_Recorded information:_
'''
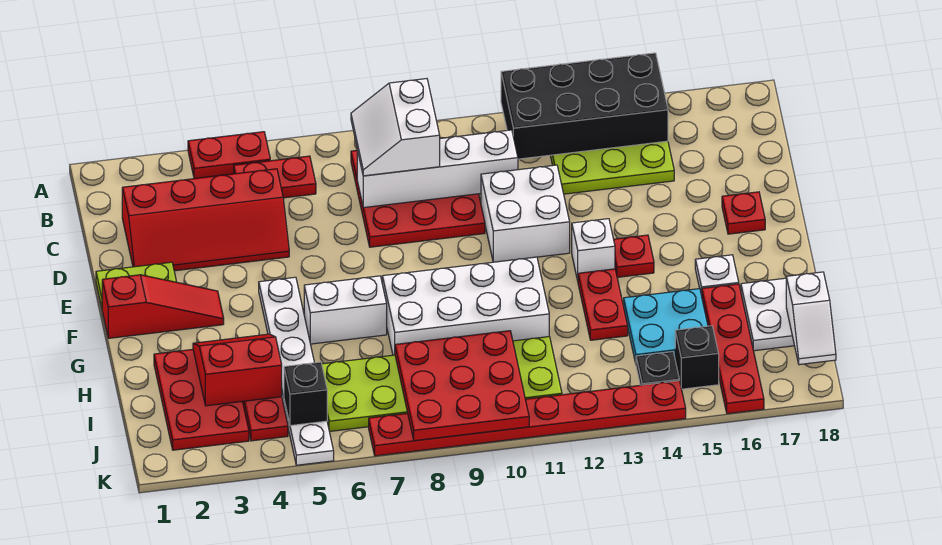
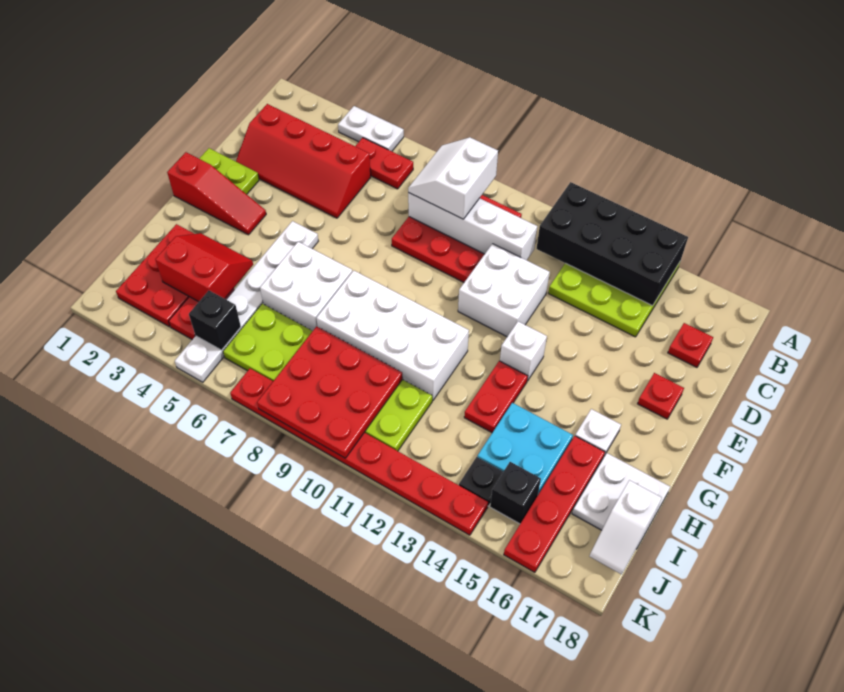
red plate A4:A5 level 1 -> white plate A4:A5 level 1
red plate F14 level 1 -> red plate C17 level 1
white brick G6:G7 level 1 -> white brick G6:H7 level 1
'''
_Task instructions:_ From the first line to the last, set down the data exactly, without the pictures.

_Finished task:_
red plate A4:A5 level 1 -> white plate A4:A5 level 1
red plate F14 level 1 -> red plate C17 level 1
white brick G6:G7 level 1 -> white brick G6:H7 level 1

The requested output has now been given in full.